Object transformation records
[Start of Attachment]

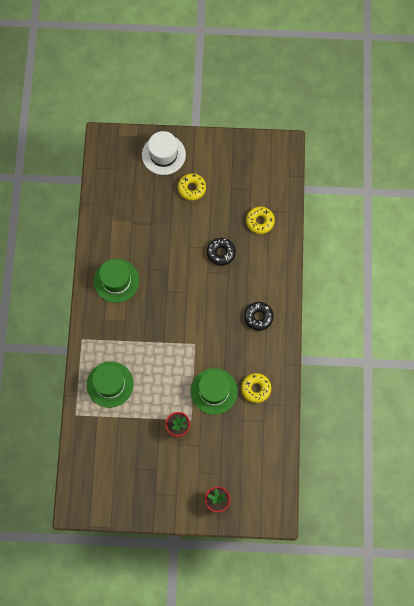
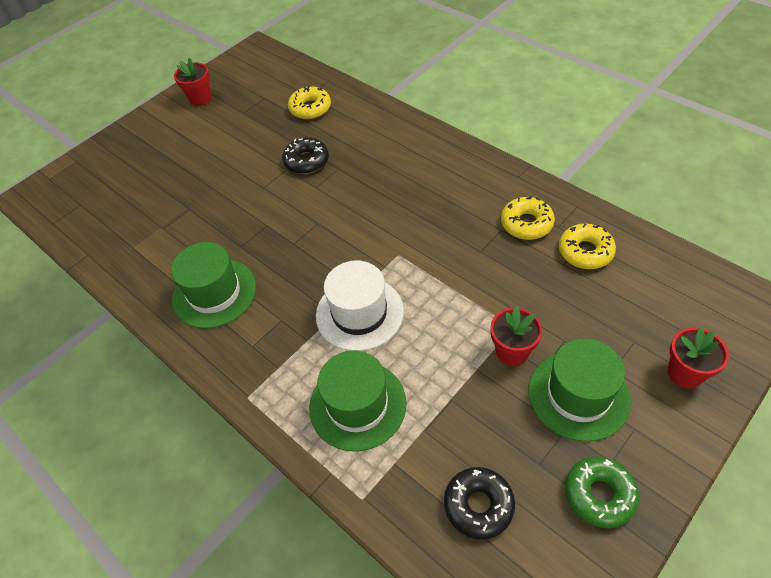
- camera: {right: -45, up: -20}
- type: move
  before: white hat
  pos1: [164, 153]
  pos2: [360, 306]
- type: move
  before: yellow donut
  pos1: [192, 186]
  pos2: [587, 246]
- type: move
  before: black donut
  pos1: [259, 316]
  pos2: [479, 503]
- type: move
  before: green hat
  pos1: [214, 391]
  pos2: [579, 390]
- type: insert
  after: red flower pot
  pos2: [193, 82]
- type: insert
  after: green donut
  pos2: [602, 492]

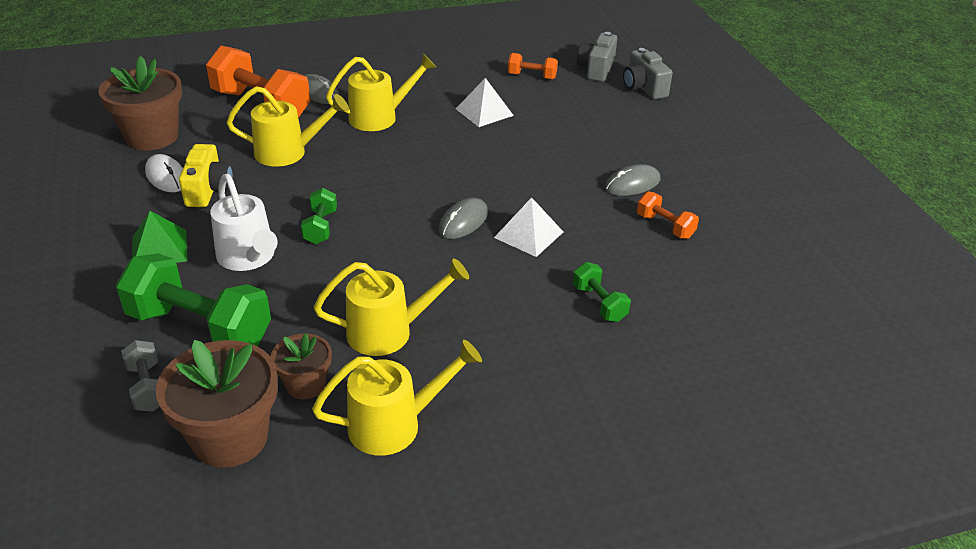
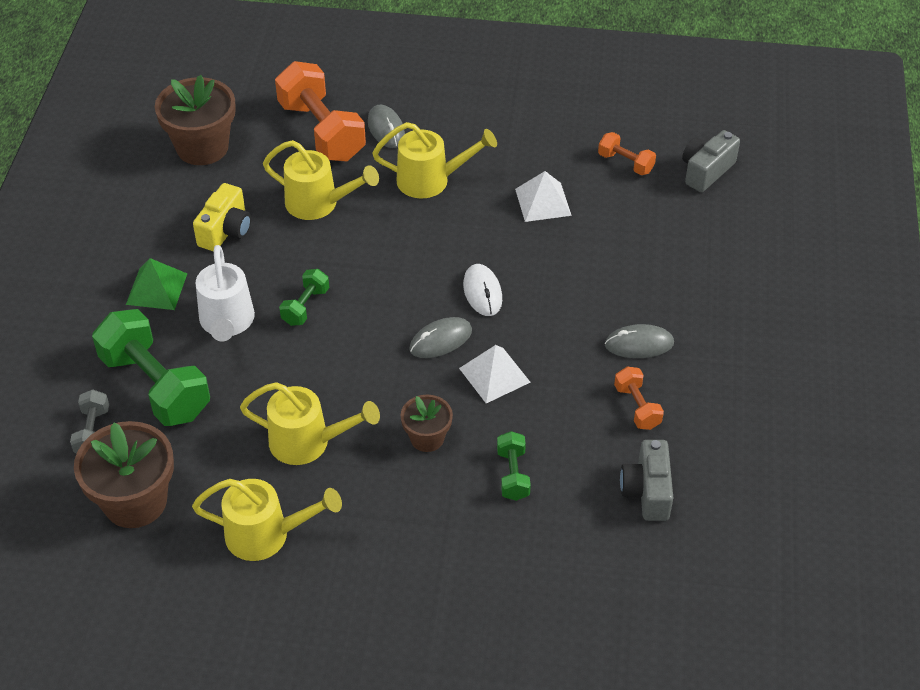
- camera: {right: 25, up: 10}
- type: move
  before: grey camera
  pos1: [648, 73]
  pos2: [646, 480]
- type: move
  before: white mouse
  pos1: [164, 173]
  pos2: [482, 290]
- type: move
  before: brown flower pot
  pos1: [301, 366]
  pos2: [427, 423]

[End of Attachment]

> [About this exercise]: Whenever a line of the records above contains the word "camera", it counts toward the total; give that total alone.

> [Problem solution]: 3